**What to produce:** Report how many lines in the entries below hold the word "none". Your answer is that number alone.

Coordinate-based change listings:
======

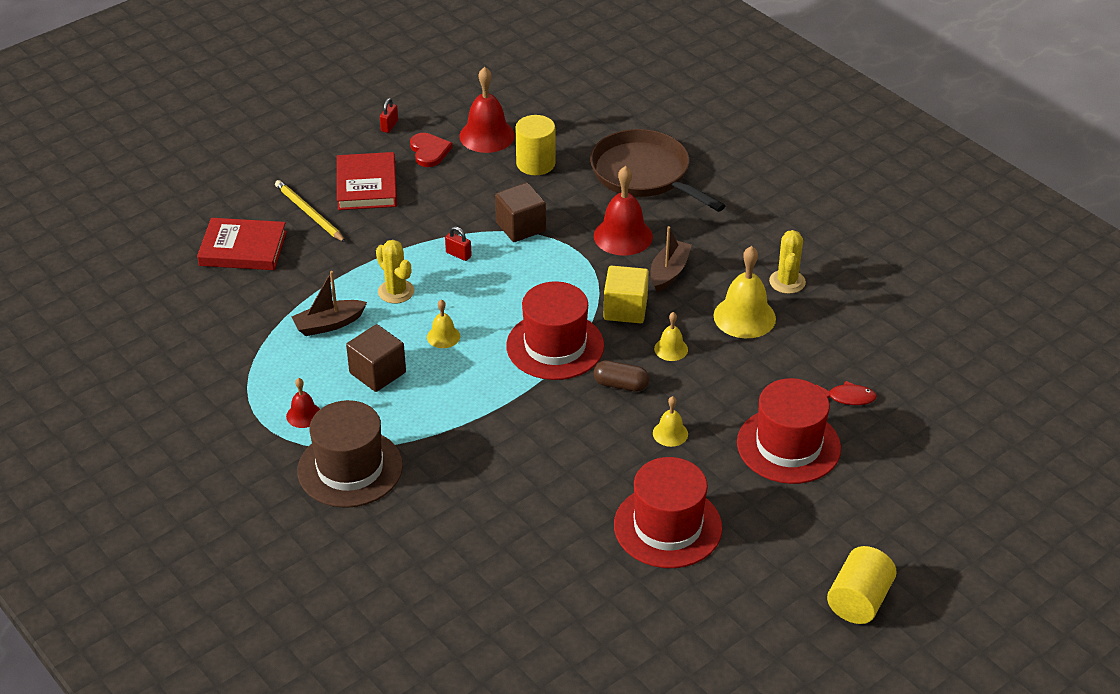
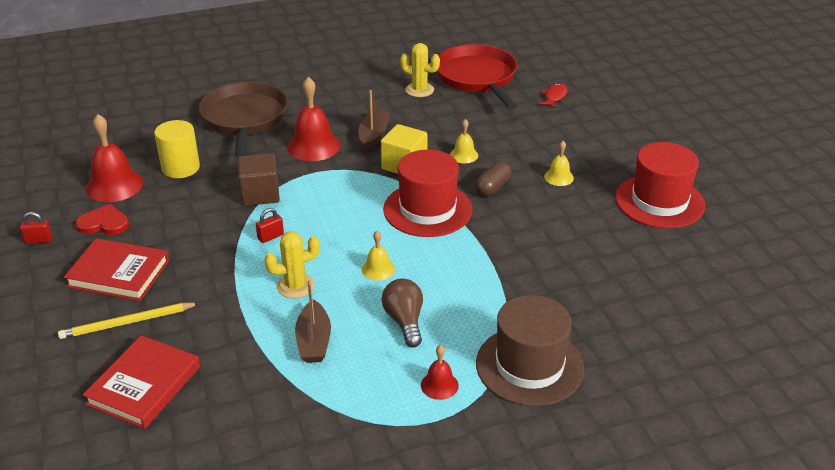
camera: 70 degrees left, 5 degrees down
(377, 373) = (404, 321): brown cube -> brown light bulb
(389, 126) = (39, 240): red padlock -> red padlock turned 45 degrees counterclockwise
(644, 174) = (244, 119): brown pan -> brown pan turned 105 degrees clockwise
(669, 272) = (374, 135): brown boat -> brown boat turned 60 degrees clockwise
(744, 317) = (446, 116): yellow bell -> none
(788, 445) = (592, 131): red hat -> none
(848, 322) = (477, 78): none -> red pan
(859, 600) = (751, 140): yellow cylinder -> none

======

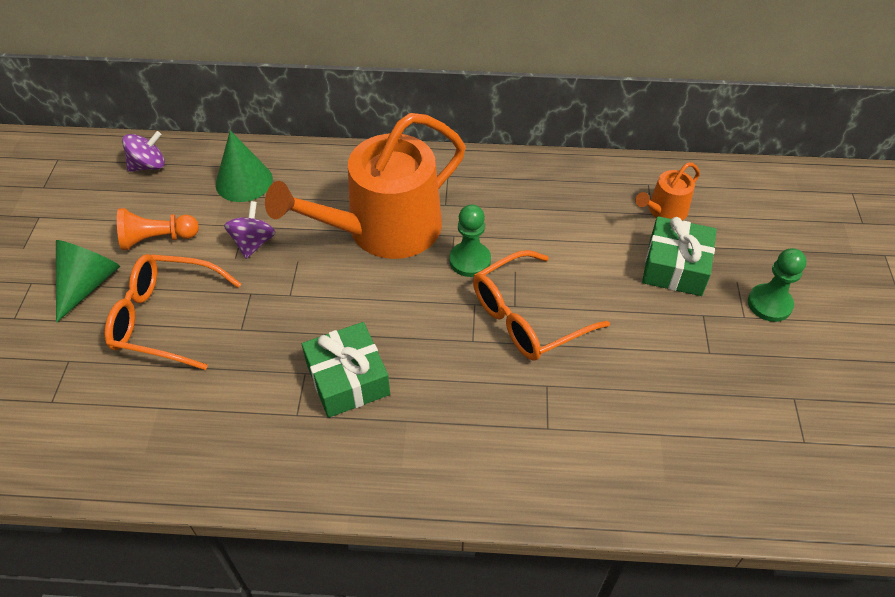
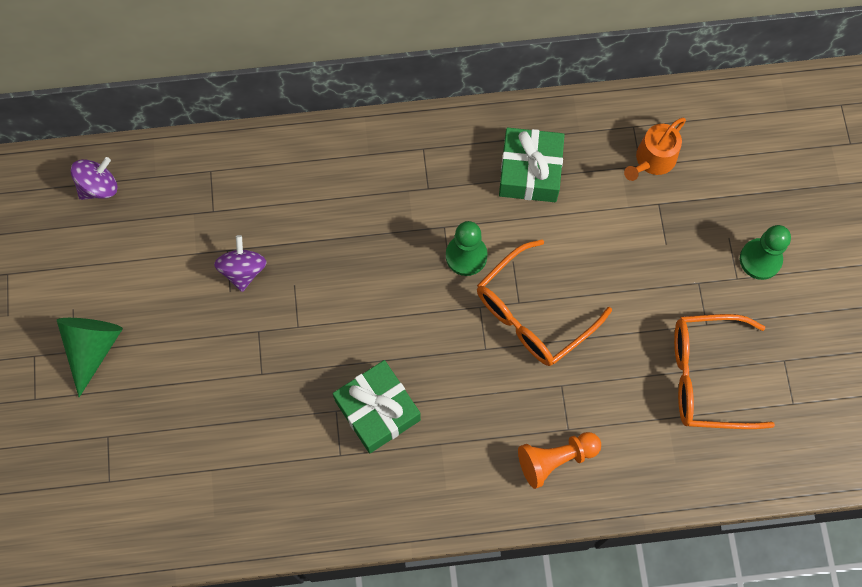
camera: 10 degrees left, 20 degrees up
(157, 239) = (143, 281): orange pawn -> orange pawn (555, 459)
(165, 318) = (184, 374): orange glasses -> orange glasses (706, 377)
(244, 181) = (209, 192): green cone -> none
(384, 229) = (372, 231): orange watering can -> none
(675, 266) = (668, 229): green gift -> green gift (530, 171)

======

**Written response:** 6